(Modification records)
--- --- ---
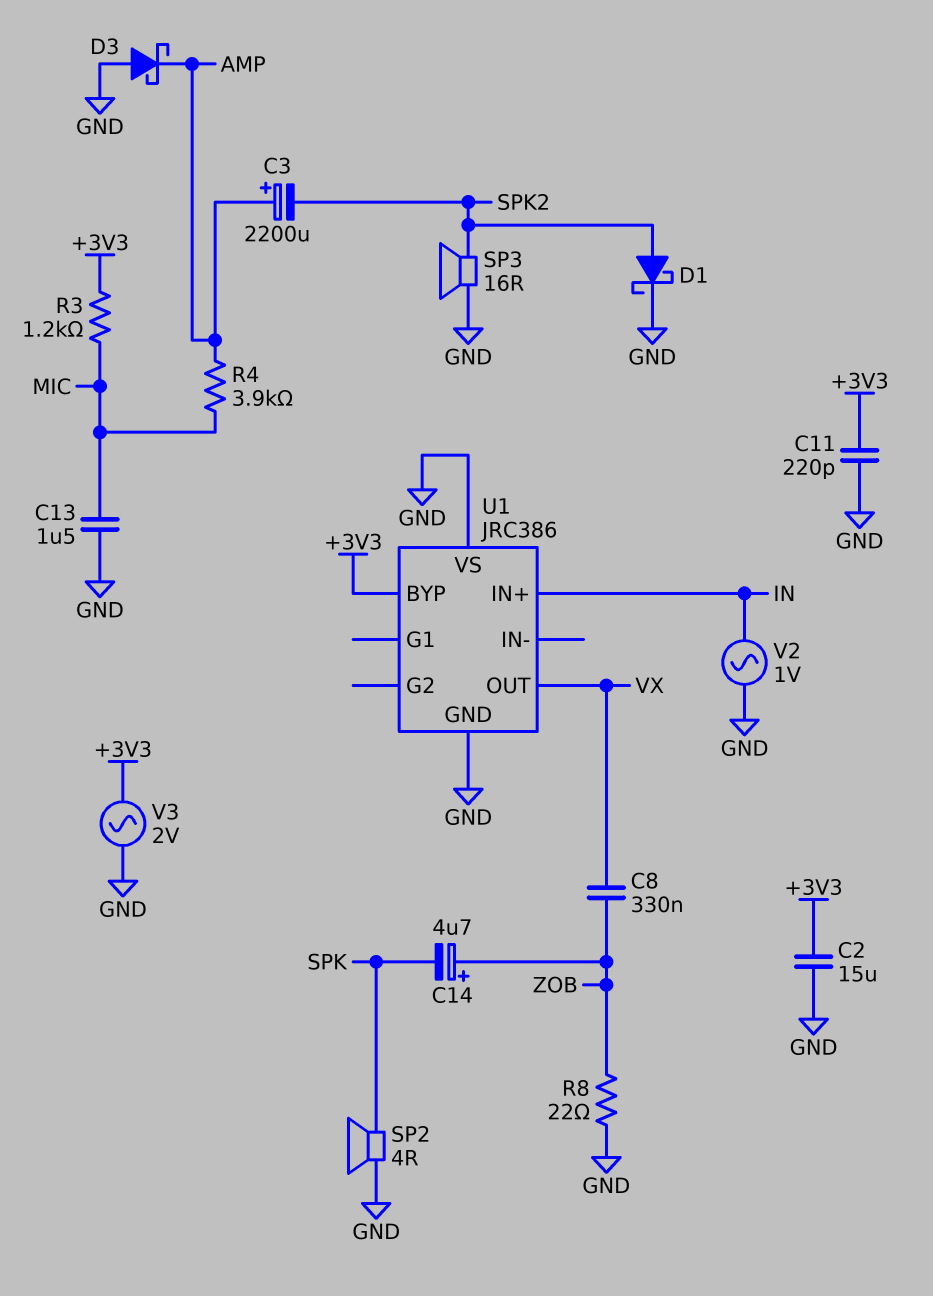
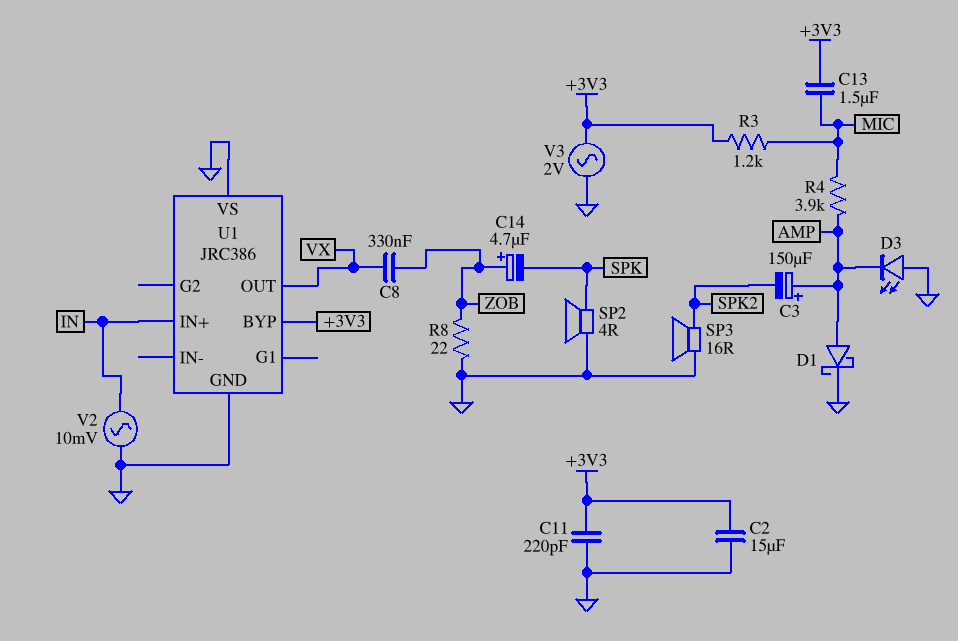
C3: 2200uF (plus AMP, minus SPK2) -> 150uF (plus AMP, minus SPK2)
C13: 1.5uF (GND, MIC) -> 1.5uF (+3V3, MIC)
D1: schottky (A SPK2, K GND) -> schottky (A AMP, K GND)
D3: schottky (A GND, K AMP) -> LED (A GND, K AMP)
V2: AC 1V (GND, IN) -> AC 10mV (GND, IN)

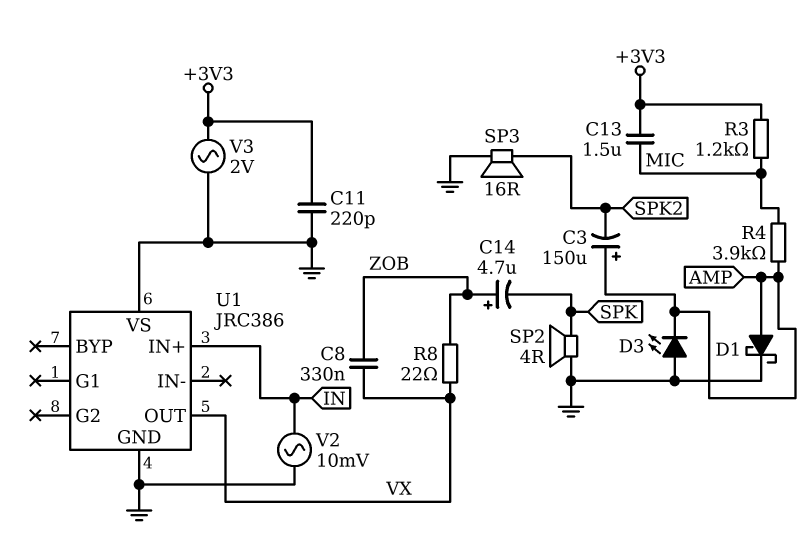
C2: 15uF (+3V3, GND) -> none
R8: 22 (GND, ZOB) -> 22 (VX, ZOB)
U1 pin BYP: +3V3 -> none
--- --- ---
WHAT YOU HAVE TO DO:
Please print each of the records word for word, keeping the pictures out.

WRITTEN SOLUTION:
C3: 2200uF (plus AMP, minus SPK2) -> 150uF (plus AMP, minus SPK2)
C13: 1.5uF (GND, MIC) -> 1.5uF (+3V3, MIC)
D1: schottky (A SPK2, K GND) -> schottky (A AMP, K GND)
D3: schottky (A GND, K AMP) -> LED (A GND, K AMP)
V2: AC 1V (GND, IN) -> AC 10mV (GND, IN)

C2: 15uF (+3V3, GND) -> none
R8: 22 (GND, ZOB) -> 22 (VX, ZOB)
U1 pin BYP: +3V3 -> none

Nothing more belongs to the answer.